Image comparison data
*** Begin section ***
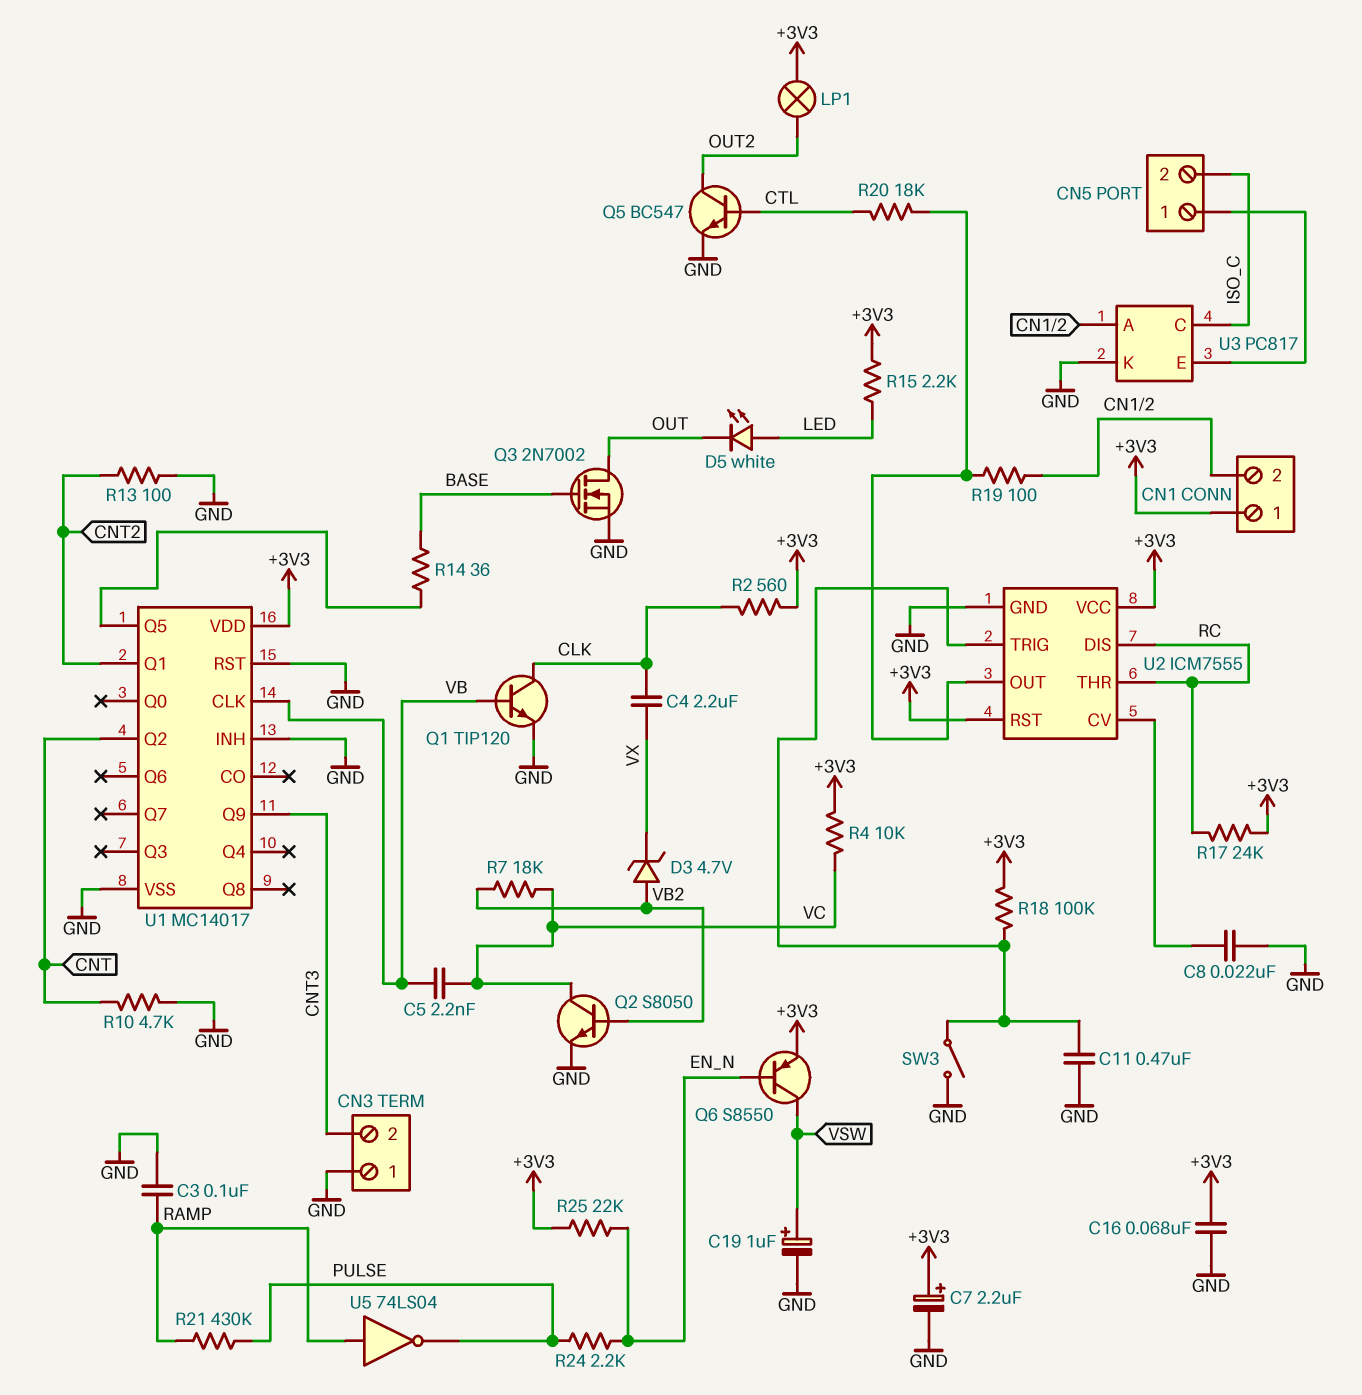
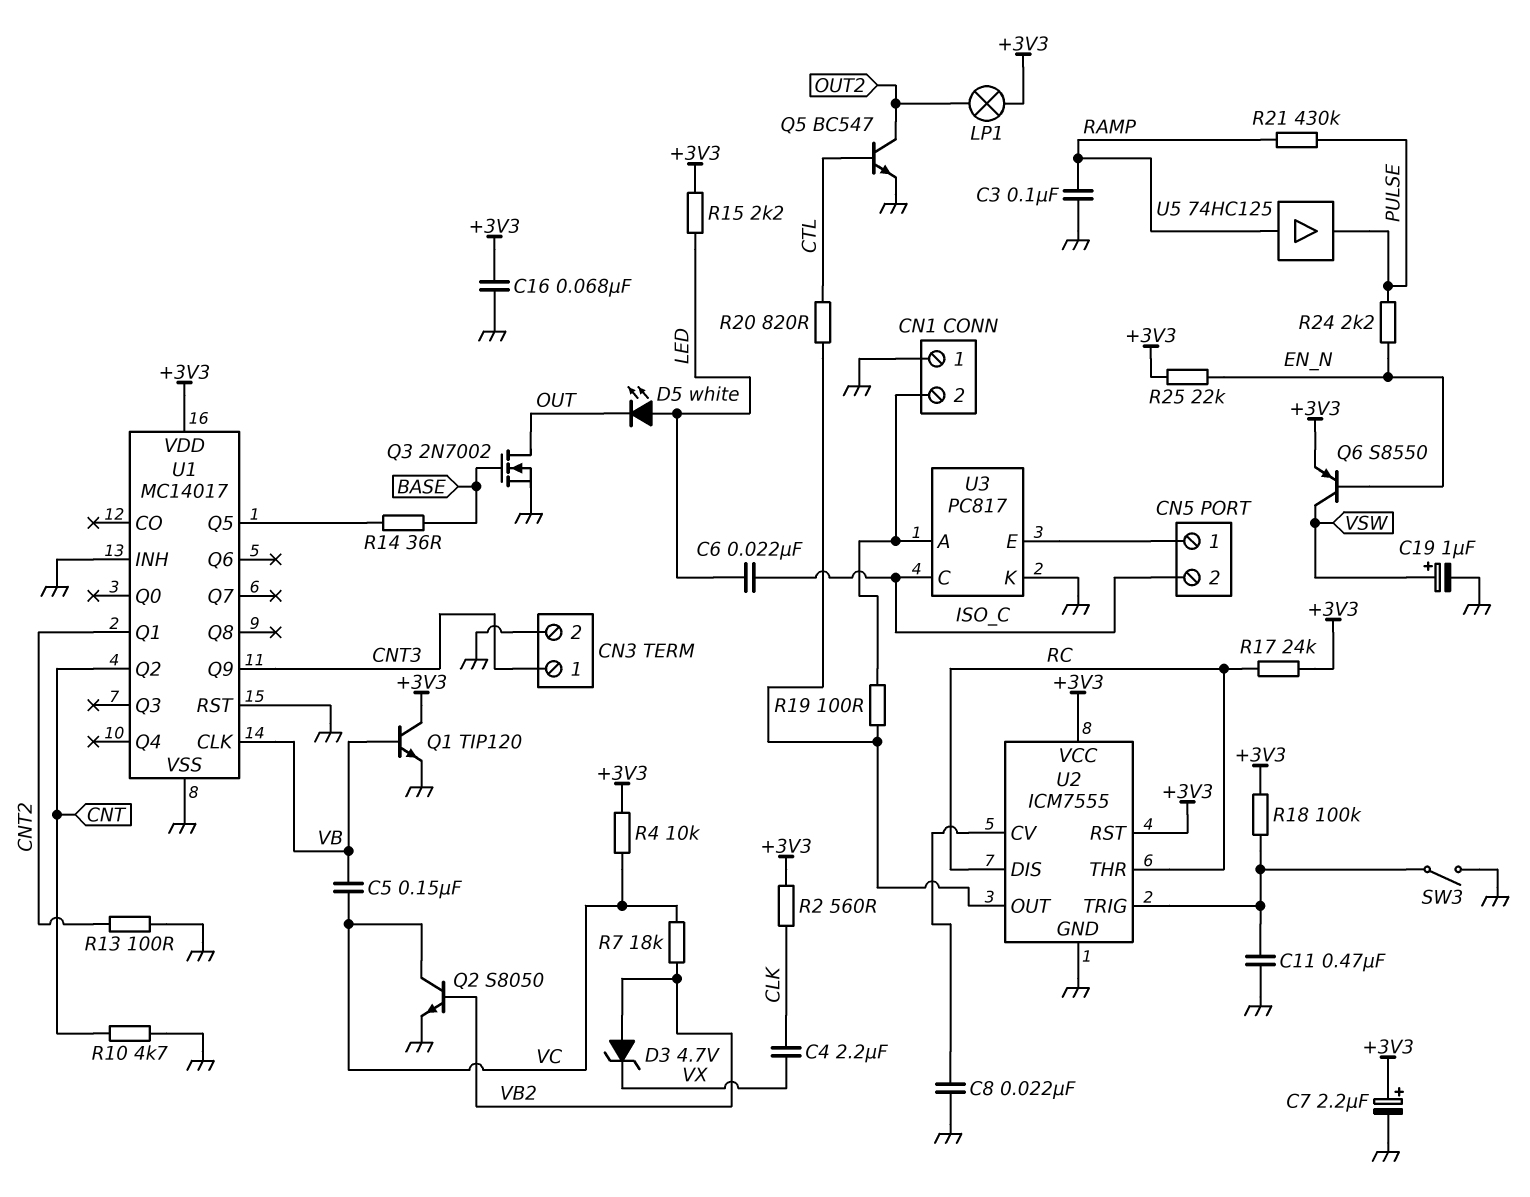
C5: 2.2nF (VB, VC) -> 150nF (VB, VC)
C6: none -> 22nF (ISO_C, LED)
CN1 pin 1: +3V3 -> GND
CN3 pin 1: GND -> CNT3
CN3 pin 2: CNT3 -> GND
Q1: NPN TIP120 (B VB, C CLK, E GND) -> NPN TIP120 (B VB, C +3V3, E GND)
R20: 18k (CTL, U2/OUT) -> 820 (CTL, U2/OUT)
U5: NOT 74LS04 (in RAMP, out PULSE) -> buffer 74HC125 (in RAMP, out PULSE)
*** End section ***
Copy each line of the records above exactly as written. Do not carry over any picture.

C5: 2.2nF (VB, VC) -> 150nF (VB, VC)
C6: none -> 22nF (ISO_C, LED)
CN1 pin 1: +3V3 -> GND
CN3 pin 1: GND -> CNT3
CN3 pin 2: CNT3 -> GND
Q1: NPN TIP120 (B VB, C CLK, E GND) -> NPN TIP120 (B VB, C +3V3, E GND)
R20: 18k (CTL, U2/OUT) -> 820 (CTL, U2/OUT)
U5: NOT 74LS04 (in RAMP, out PULSE) -> buffer 74HC125 (in RAMP, out PULSE)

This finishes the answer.